(Itemized modification records)

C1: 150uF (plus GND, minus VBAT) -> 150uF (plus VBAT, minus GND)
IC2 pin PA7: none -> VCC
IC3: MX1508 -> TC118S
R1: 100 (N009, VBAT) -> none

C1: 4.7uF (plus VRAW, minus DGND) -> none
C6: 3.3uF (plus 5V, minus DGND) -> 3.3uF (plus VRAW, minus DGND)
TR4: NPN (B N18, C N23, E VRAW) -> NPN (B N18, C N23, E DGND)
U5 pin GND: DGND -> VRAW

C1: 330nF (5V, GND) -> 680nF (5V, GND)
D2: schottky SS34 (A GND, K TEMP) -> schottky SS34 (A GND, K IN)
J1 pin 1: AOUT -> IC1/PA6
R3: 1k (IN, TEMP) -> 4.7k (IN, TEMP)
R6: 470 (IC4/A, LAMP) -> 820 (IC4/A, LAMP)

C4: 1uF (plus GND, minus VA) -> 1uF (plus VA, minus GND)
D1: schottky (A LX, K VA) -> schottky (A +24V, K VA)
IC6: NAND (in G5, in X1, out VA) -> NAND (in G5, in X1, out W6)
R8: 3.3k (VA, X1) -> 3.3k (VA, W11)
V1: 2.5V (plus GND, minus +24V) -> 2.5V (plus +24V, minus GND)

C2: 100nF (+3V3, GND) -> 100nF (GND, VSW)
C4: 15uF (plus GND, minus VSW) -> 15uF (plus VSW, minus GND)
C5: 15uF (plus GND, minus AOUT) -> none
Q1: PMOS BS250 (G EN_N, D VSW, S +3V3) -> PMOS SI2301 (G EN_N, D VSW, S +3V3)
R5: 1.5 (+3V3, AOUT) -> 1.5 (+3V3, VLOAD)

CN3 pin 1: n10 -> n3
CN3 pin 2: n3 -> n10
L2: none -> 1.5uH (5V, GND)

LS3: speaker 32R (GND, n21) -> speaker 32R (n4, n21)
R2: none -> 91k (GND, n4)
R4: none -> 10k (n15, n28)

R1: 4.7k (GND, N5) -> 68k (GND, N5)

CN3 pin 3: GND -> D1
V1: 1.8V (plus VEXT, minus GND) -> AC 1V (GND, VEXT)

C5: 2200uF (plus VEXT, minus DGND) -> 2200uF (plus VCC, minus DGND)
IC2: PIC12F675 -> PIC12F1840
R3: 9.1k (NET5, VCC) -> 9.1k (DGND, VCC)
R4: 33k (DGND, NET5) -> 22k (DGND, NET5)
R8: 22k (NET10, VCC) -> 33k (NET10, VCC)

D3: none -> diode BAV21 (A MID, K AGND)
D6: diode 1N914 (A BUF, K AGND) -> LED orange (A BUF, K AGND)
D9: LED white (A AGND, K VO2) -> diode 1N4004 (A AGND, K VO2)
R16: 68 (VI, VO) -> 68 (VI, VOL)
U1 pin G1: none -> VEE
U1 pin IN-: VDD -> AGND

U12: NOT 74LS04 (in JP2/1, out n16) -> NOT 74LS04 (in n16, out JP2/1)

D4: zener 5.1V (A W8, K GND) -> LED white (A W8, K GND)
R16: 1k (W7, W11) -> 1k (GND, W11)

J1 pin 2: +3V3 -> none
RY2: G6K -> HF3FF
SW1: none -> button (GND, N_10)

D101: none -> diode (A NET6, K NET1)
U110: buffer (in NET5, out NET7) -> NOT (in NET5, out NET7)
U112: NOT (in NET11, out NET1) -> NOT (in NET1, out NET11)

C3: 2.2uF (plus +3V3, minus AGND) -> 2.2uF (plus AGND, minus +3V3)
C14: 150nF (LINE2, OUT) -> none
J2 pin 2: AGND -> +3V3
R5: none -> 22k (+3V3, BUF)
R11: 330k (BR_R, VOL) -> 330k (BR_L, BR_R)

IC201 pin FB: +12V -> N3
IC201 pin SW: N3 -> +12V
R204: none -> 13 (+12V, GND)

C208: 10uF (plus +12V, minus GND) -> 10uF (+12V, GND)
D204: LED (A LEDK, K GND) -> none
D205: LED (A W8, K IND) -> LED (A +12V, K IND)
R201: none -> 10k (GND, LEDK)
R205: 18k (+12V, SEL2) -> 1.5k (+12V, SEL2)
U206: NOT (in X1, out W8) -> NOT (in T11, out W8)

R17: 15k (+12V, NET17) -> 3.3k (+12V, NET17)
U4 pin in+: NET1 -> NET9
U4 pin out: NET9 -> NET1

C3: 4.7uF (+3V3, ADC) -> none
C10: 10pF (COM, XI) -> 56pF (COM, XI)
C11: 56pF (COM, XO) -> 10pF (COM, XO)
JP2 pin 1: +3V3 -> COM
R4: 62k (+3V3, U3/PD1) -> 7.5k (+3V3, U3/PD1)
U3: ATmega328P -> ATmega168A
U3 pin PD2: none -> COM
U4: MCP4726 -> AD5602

* **WHAT TO PRODUCE**
Take the lines above from the one containing "L2: none -> 1.5uH (5V, GND)" down to the one containing "D101: none -> diode (A NET6, K NET1)", and transcribe them exactly, both ends included.

* **WRITTEN RESPONSE**
L2: none -> 1.5uH (5V, GND)

LS3: speaker 32R (GND, n21) -> speaker 32R (n4, n21)
R2: none -> 91k (GND, n4)
R4: none -> 10k (n15, n28)

R1: 4.7k (GND, N5) -> 68k (GND, N5)

CN3 pin 3: GND -> D1
V1: 1.8V (plus VEXT, minus GND) -> AC 1V (GND, VEXT)

C5: 2200uF (plus VEXT, minus DGND) -> 2200uF (plus VCC, minus DGND)
IC2: PIC12F675 -> PIC12F1840
R3: 9.1k (NET5, VCC) -> 9.1k (DGND, VCC)
R4: 33k (DGND, NET5) -> 22k (DGND, NET5)
R8: 22k (NET10, VCC) -> 33k (NET10, VCC)

D3: none -> diode BAV21 (A MID, K AGND)
D6: diode 1N914 (A BUF, K AGND) -> LED orange (A BUF, K AGND)
D9: LED white (A AGND, K VO2) -> diode 1N4004 (A AGND, K VO2)
R16: 68 (VI, VO) -> 68 (VI, VOL)
U1 pin G1: none -> VEE
U1 pin IN-: VDD -> AGND

U12: NOT 74LS04 (in JP2/1, out n16) -> NOT 74LS04 (in n16, out JP2/1)

D4: zener 5.1V (A W8, K GND) -> LED white (A W8, K GND)
R16: 1k (W7, W11) -> 1k (GND, W11)

J1 pin 2: +3V3 -> none
RY2: G6K -> HF3FF
SW1: none -> button (GND, N_10)

D101: none -> diode (A NET6, K NET1)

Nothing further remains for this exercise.